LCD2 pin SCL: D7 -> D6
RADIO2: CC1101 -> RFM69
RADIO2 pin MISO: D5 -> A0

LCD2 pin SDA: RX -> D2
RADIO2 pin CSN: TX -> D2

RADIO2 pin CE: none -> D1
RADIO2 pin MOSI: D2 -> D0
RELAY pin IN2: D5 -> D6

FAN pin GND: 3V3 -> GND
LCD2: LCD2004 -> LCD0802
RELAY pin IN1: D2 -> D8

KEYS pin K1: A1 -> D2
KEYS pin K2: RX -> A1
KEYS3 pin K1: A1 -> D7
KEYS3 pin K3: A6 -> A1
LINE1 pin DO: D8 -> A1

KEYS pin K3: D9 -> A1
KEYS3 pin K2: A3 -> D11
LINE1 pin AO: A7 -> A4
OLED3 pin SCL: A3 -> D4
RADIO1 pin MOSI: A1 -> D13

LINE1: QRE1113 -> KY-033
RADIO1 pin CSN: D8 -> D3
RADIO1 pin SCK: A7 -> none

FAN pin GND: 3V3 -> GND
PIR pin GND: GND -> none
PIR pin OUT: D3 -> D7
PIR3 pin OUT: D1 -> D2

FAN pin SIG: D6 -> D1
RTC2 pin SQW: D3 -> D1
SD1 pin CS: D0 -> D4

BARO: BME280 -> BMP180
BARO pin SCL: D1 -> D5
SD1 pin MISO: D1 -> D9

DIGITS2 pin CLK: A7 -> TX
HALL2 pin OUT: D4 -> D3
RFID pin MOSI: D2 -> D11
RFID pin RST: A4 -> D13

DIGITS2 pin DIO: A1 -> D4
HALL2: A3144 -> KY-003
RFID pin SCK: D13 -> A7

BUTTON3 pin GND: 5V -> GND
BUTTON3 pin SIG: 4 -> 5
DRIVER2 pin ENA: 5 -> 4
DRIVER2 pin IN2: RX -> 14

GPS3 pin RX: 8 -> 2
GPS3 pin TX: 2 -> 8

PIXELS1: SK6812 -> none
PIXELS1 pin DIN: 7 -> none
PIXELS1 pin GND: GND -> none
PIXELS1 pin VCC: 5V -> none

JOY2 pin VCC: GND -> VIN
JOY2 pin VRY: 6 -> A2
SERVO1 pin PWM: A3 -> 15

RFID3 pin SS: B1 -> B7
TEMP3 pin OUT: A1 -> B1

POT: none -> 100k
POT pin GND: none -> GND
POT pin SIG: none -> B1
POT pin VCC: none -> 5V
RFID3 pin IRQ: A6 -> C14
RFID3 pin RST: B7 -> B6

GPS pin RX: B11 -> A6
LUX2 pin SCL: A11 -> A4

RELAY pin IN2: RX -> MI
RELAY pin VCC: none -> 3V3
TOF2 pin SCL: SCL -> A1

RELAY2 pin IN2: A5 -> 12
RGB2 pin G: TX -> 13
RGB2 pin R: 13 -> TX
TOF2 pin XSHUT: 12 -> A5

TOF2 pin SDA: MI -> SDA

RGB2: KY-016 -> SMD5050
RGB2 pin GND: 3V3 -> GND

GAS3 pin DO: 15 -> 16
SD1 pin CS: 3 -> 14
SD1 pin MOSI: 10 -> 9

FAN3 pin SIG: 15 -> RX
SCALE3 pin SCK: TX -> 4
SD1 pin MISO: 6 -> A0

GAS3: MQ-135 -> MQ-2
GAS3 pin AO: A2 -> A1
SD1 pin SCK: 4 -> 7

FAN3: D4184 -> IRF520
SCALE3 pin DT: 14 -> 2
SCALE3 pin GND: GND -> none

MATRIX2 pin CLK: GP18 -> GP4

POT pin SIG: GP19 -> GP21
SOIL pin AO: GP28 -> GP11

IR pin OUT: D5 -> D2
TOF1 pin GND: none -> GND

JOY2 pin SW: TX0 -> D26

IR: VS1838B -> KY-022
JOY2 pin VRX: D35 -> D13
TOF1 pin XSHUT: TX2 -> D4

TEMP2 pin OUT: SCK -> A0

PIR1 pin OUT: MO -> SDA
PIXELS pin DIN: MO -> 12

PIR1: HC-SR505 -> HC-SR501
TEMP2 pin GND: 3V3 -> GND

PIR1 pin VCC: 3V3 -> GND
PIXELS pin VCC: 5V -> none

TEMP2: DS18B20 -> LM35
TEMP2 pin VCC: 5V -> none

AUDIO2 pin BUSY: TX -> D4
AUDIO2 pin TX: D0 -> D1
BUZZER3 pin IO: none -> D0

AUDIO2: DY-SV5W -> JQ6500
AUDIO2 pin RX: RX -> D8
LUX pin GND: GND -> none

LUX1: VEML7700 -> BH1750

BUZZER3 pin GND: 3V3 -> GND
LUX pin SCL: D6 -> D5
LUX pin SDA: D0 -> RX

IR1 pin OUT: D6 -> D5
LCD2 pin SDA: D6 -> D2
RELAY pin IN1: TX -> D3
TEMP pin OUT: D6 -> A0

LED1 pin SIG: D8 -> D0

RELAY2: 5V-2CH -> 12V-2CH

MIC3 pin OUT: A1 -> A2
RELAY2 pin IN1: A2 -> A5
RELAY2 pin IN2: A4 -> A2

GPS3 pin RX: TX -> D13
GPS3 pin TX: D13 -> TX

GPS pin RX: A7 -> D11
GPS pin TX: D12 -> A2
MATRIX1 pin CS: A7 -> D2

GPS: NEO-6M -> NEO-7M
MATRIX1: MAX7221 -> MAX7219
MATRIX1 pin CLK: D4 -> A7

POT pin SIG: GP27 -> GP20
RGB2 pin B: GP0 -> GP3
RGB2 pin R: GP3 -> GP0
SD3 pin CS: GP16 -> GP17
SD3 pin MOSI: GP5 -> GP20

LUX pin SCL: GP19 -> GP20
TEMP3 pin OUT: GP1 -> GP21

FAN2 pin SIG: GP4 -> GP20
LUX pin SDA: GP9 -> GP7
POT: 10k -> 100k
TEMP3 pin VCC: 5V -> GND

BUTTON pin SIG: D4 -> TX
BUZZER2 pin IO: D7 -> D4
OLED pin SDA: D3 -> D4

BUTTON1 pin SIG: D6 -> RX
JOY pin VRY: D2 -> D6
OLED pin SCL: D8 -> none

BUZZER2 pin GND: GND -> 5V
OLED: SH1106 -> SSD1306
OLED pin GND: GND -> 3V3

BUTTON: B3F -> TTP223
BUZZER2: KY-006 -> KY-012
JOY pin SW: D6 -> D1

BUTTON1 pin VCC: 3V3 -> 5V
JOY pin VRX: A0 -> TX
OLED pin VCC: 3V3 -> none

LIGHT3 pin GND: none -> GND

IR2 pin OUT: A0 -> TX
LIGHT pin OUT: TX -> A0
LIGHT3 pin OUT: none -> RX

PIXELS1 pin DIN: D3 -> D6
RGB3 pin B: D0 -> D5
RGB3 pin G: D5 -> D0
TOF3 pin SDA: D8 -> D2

**What to produce**
The entire listing must be repeated without a single change.

**Reply to the task**
LCD2 pin SCL: D7 -> D6
RADIO2: CC1101 -> RFM69
RADIO2 pin MISO: D5 -> A0

LCD2 pin SDA: RX -> D2
RADIO2 pin CSN: TX -> D2

RADIO2 pin CE: none -> D1
RADIO2 pin MOSI: D2 -> D0
RELAY pin IN2: D5 -> D6

FAN pin GND: 3V3 -> GND
LCD2: LCD2004 -> LCD0802
RELAY pin IN1: D2 -> D8

KEYS pin K1: A1 -> D2
KEYS pin K2: RX -> A1
KEYS3 pin K1: A1 -> D7
KEYS3 pin K3: A6 -> A1
LINE1 pin DO: D8 -> A1

KEYS pin K3: D9 -> A1
KEYS3 pin K2: A3 -> D11
LINE1 pin AO: A7 -> A4
OLED3 pin SCL: A3 -> D4
RADIO1 pin MOSI: A1 -> D13

LINE1: QRE1113 -> KY-033
RADIO1 pin CSN: D8 -> D3
RADIO1 pin SCK: A7 -> none

FAN pin GND: 3V3 -> GND
PIR pin GND: GND -> none
PIR pin OUT: D3 -> D7
PIR3 pin OUT: D1 -> D2

FAN pin SIG: D6 -> D1
RTC2 pin SQW: D3 -> D1
SD1 pin CS: D0 -> D4

BARO: BME280 -> BMP180
BARO pin SCL: D1 -> D5
SD1 pin MISO: D1 -> D9

DIGITS2 pin CLK: A7 -> TX
HALL2 pin OUT: D4 -> D3
RFID pin MOSI: D2 -> D11
RFID pin RST: A4 -> D13

DIGITS2 pin DIO: A1 -> D4
HALL2: A3144 -> KY-003
RFID pin SCK: D13 -> A7

BUTTON3 pin GND: 5V -> GND
BUTTON3 pin SIG: 4 -> 5
DRIVER2 pin ENA: 5 -> 4
DRIVER2 pin IN2: RX -> 14

GPS3 pin RX: 8 -> 2
GPS3 pin TX: 2 -> 8

PIXELS1: SK6812 -> none
PIXELS1 pin DIN: 7 -> none
PIXELS1 pin GND: GND -> none
PIXELS1 pin VCC: 5V -> none

JOY2 pin VCC: GND -> VIN
JOY2 pin VRY: 6 -> A2
SERVO1 pin PWM: A3 -> 15

RFID3 pin SS: B1 -> B7
TEMP3 pin OUT: A1 -> B1

POT: none -> 100k
POT pin GND: none -> GND
POT pin SIG: none -> B1
POT pin VCC: none -> 5V
RFID3 pin IRQ: A6 -> C14
RFID3 pin RST: B7 -> B6

GPS pin RX: B11 -> A6
LUX2 pin SCL: A11 -> A4

RELAY pin IN2: RX -> MI
RELAY pin VCC: none -> 3V3
TOF2 pin SCL: SCL -> A1

RELAY2 pin IN2: A5 -> 12
RGB2 pin G: TX -> 13
RGB2 pin R: 13 -> TX
TOF2 pin XSHUT: 12 -> A5

TOF2 pin SDA: MI -> SDA

RGB2: KY-016 -> SMD5050
RGB2 pin GND: 3V3 -> GND

GAS3 pin DO: 15 -> 16
SD1 pin CS: 3 -> 14
SD1 pin MOSI: 10 -> 9

FAN3 pin SIG: 15 -> RX
SCALE3 pin SCK: TX -> 4
SD1 pin MISO: 6 -> A0

GAS3: MQ-135 -> MQ-2
GAS3 pin AO: A2 -> A1
SD1 pin SCK: 4 -> 7

FAN3: D4184 -> IRF520
SCALE3 pin DT: 14 -> 2
SCALE3 pin GND: GND -> none

MATRIX2 pin CLK: GP18 -> GP4

POT pin SIG: GP19 -> GP21
SOIL pin AO: GP28 -> GP11

IR pin OUT: D5 -> D2
TOF1 pin GND: none -> GND

JOY2 pin SW: TX0 -> D26

IR: VS1838B -> KY-022
JOY2 pin VRX: D35 -> D13
TOF1 pin XSHUT: TX2 -> D4

TEMP2 pin OUT: SCK -> A0

PIR1 pin OUT: MO -> SDA
PIXELS pin DIN: MO -> 12

PIR1: HC-SR505 -> HC-SR501
TEMP2 pin GND: 3V3 -> GND

PIR1 pin VCC: 3V3 -> GND
PIXELS pin VCC: 5V -> none

TEMP2: DS18B20 -> LM35
TEMP2 pin VCC: 5V -> none

AUDIO2 pin BUSY: TX -> D4
AUDIO2 pin TX: D0 -> D1
BUZZER3 pin IO: none -> D0

AUDIO2: DY-SV5W -> JQ6500
AUDIO2 pin RX: RX -> D8
LUX pin GND: GND -> none

LUX1: VEML7700 -> BH1750

BUZZER3 pin GND: 3V3 -> GND
LUX pin SCL: D6 -> D5
LUX pin SDA: D0 -> RX

IR1 pin OUT: D6 -> D5
LCD2 pin SDA: D6 -> D2
RELAY pin IN1: TX -> D3
TEMP pin OUT: D6 -> A0

LED1 pin SIG: D8 -> D0

RELAY2: 5V-2CH -> 12V-2CH

MIC3 pin OUT: A1 -> A2
RELAY2 pin IN1: A2 -> A5
RELAY2 pin IN2: A4 -> A2

GPS3 pin RX: TX -> D13
GPS3 pin TX: D13 -> TX

GPS pin RX: A7 -> D11
GPS pin TX: D12 -> A2
MATRIX1 pin CS: A7 -> D2

GPS: NEO-6M -> NEO-7M
MATRIX1: MAX7221 -> MAX7219
MATRIX1 pin CLK: D4 -> A7

POT pin SIG: GP27 -> GP20
RGB2 pin B: GP0 -> GP3
RGB2 pin R: GP3 -> GP0
SD3 pin CS: GP16 -> GP17
SD3 pin MOSI: GP5 -> GP20

LUX pin SCL: GP19 -> GP20
TEMP3 pin OUT: GP1 -> GP21

FAN2 pin SIG: GP4 -> GP20
LUX pin SDA: GP9 -> GP7
POT: 10k -> 100k
TEMP3 pin VCC: 5V -> GND

BUTTON pin SIG: D4 -> TX
BUZZER2 pin IO: D7 -> D4
OLED pin SDA: D3 -> D4

BUTTON1 pin SIG: D6 -> RX
JOY pin VRY: D2 -> D6
OLED pin SCL: D8 -> none

BUZZER2 pin GND: GND -> 5V
OLED: SH1106 -> SSD1306
OLED pin GND: GND -> 3V3

BUTTON: B3F -> TTP223
BUZZER2: KY-006 -> KY-012
JOY pin SW: D6 -> D1

BUTTON1 pin VCC: 3V3 -> 5V
JOY pin VRX: A0 -> TX
OLED pin VCC: 3V3 -> none

LIGHT3 pin GND: none -> GND

IR2 pin OUT: A0 -> TX
LIGHT pin OUT: TX -> A0
LIGHT3 pin OUT: none -> RX

PIXELS1 pin DIN: D3 -> D6
RGB3 pin B: D0 -> D5
RGB3 pin G: D5 -> D0
TOF3 pin SDA: D8 -> D2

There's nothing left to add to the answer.